Exercise requirements:
What you return should be the exact lines from the one with "L103: none -> 10mH (0V, 3V3)" to the end of the records below, both included, and no pictures.

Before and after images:
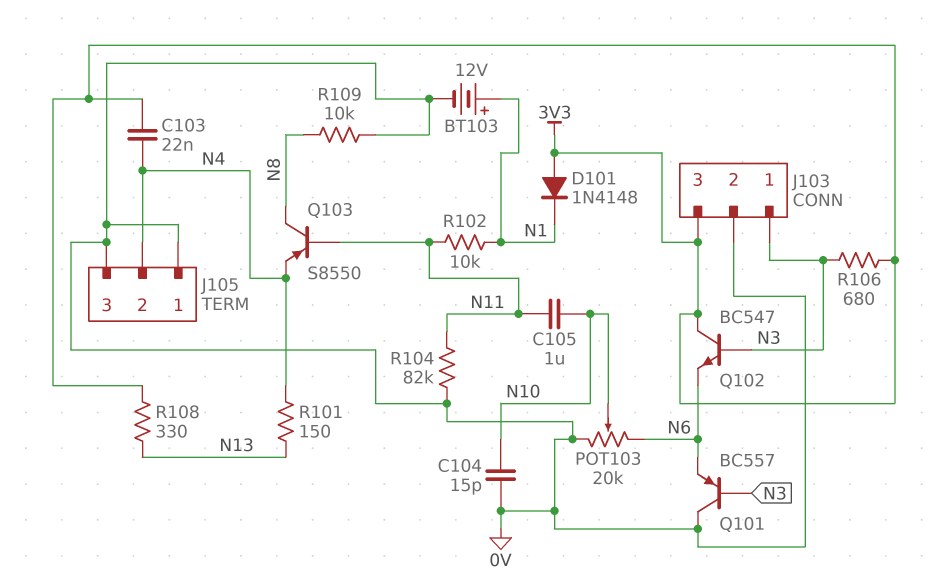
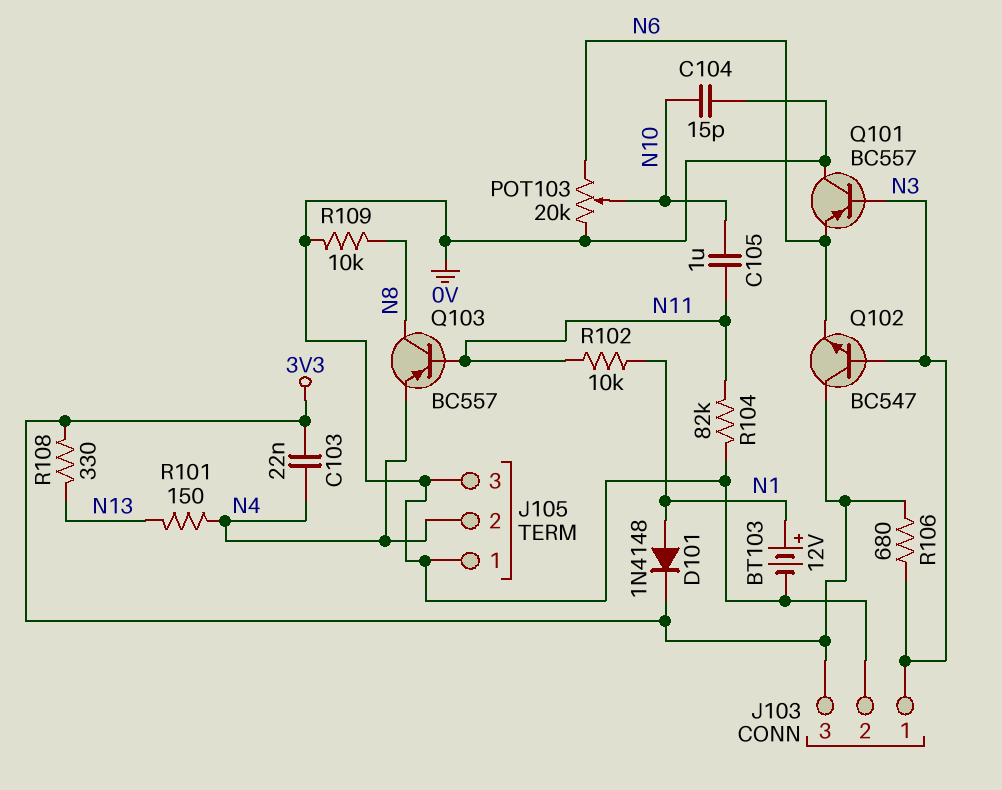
D101: diode 1N4148 (A 3V3, K N1) -> diode 1N4148 (A N1, K 3V3)
Q103: PNP S8550 (B N11, C N8, E N4) -> PNP BC557 (B N11, C N8, E N4)

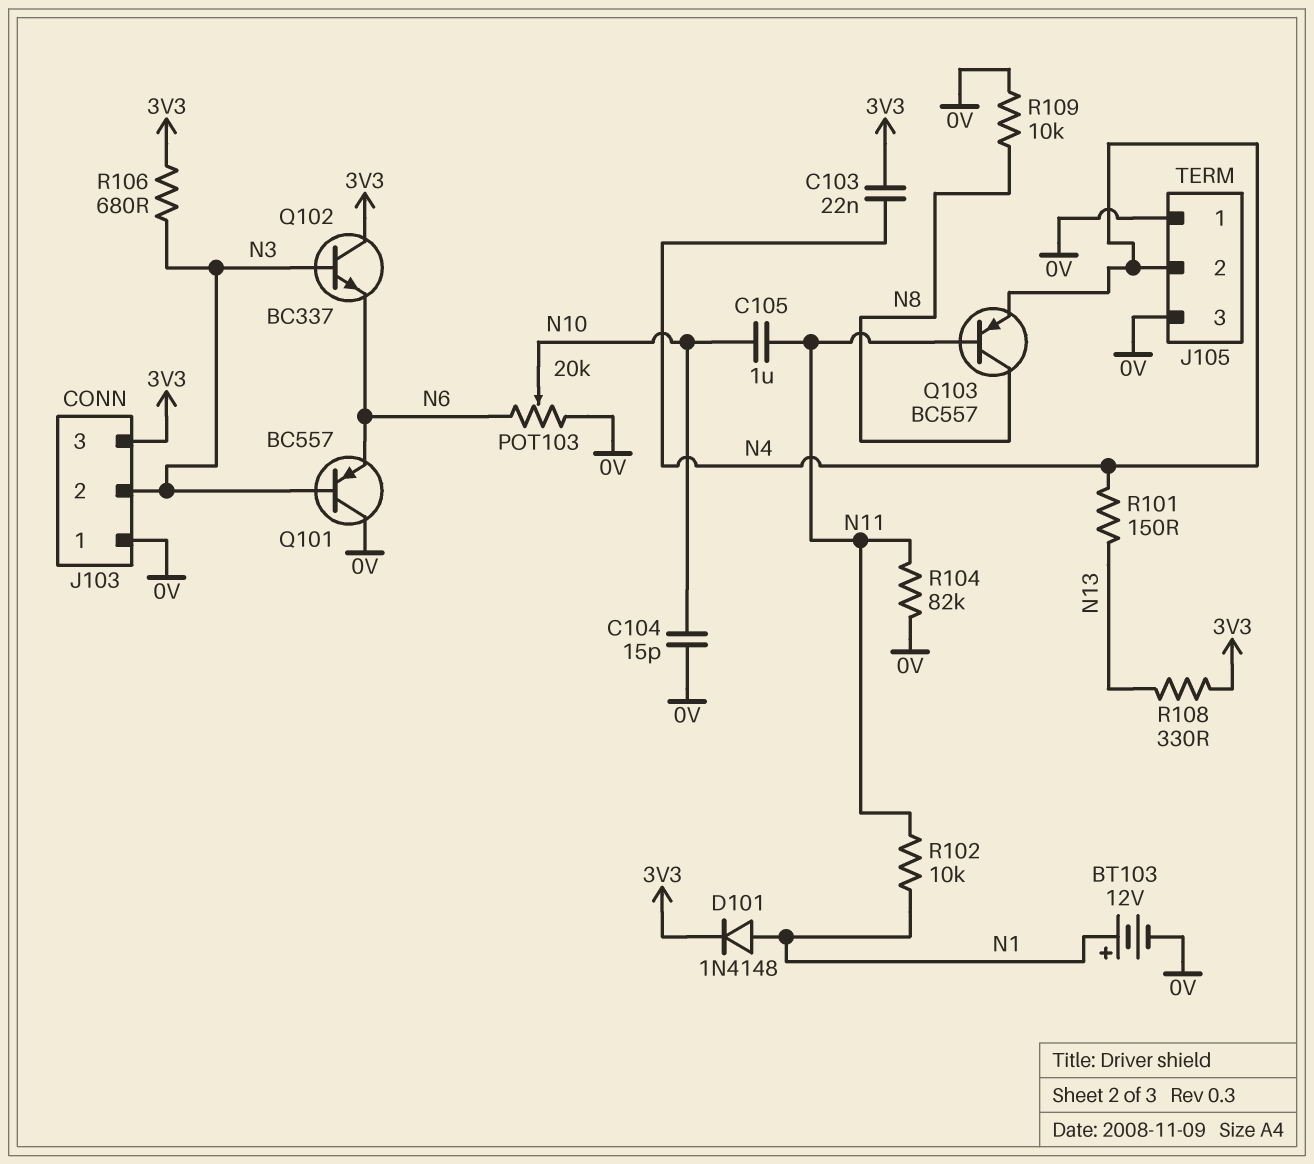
J103 pin 1: N3 -> 0V
J103 pin 2: 0V -> N3
Q102: NPN BC547 (B N3, C 3V3, E N6) -> NPN BC337 (B N3, C 3V3, E N6)

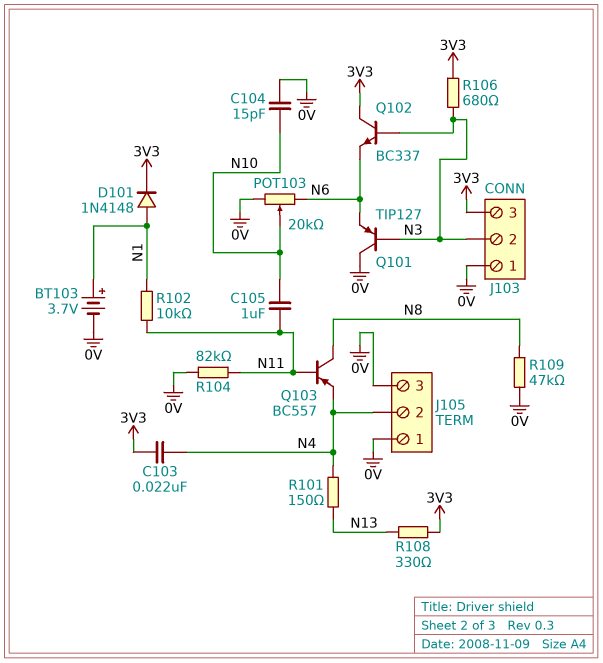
BT103: 12V (plus N1, minus 0V) -> 3.7V (plus N1, minus 0V)
Q101: PNP BC557 (B N3, C 0V, E N6) -> PNP TIP127 (B N3, C 0V, E N6)
R109: 10k (0V, N8) -> 47k (0V, N8)

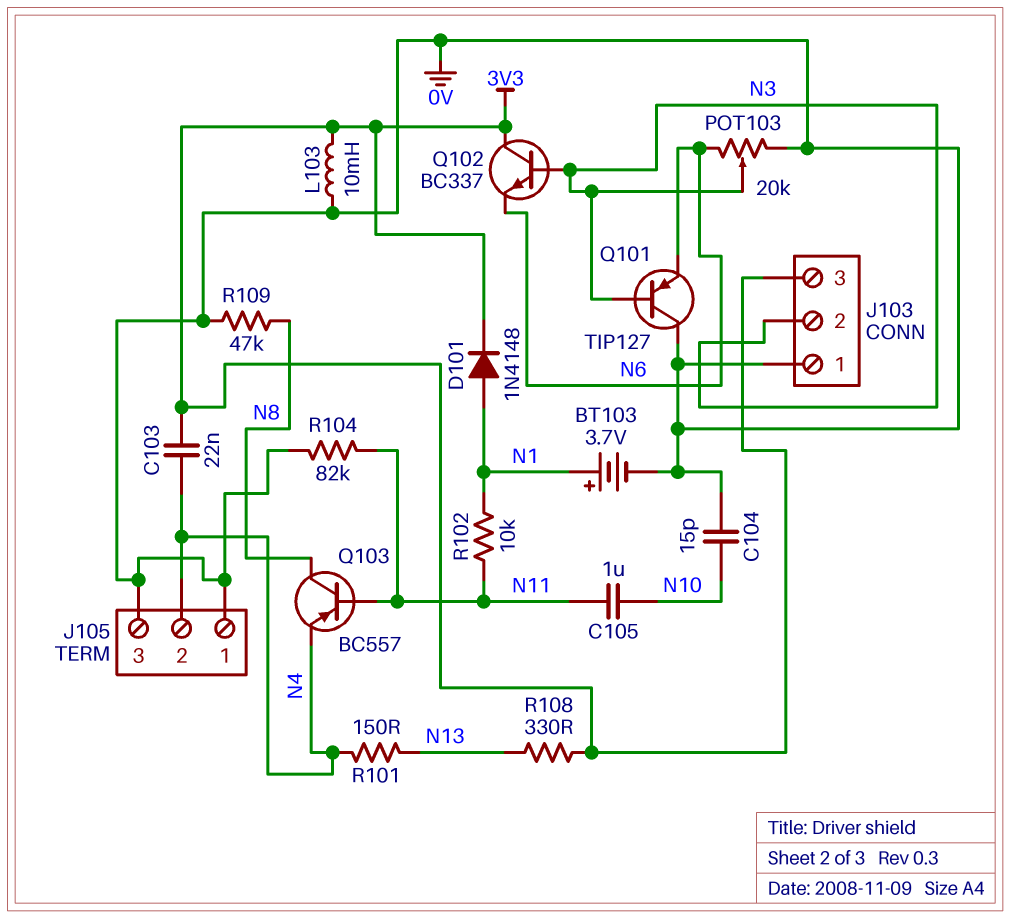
L103: none -> 10mH (0V, 3V3)
POT103: 20k (0V, N6, wiper N10) -> 20k (0V, N6, wiper N3)
R106: 680 (3V3, N3) -> none

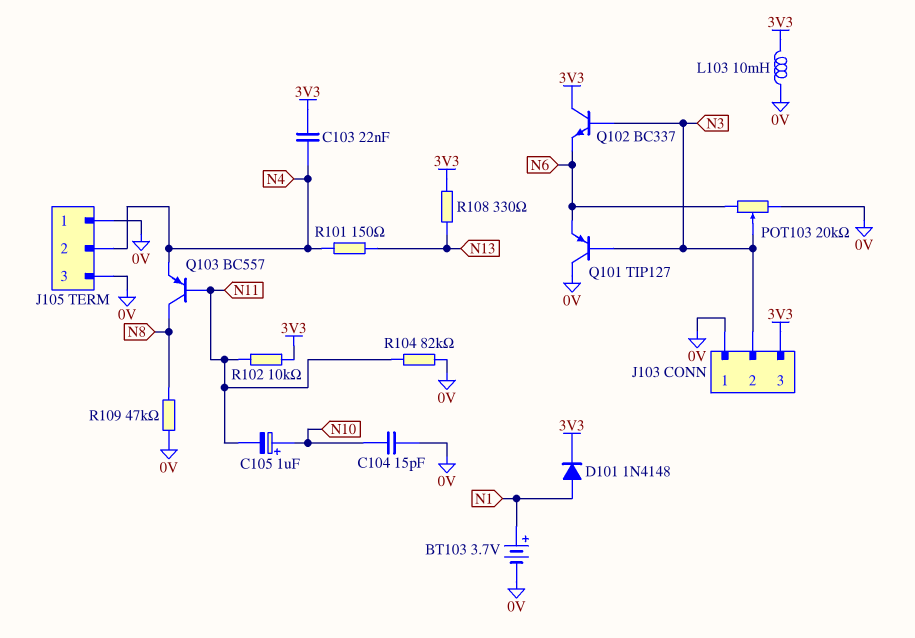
C105: 1uF (N10, N11) -> 1uF (plus N10, minus N11)
R102: 10k (N1, N11) -> 10k (3V3, N11)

Finished task:
L103: none -> 10mH (0V, 3V3)
POT103: 20k (0V, N6, wiper N10) -> 20k (0V, N6, wiper N3)
R106: 680 (3V3, N3) -> none

C105: 1uF (N10, N11) -> 1uF (plus N10, minus N11)
R102: 10k (N1, N11) -> 10k (3V3, N11)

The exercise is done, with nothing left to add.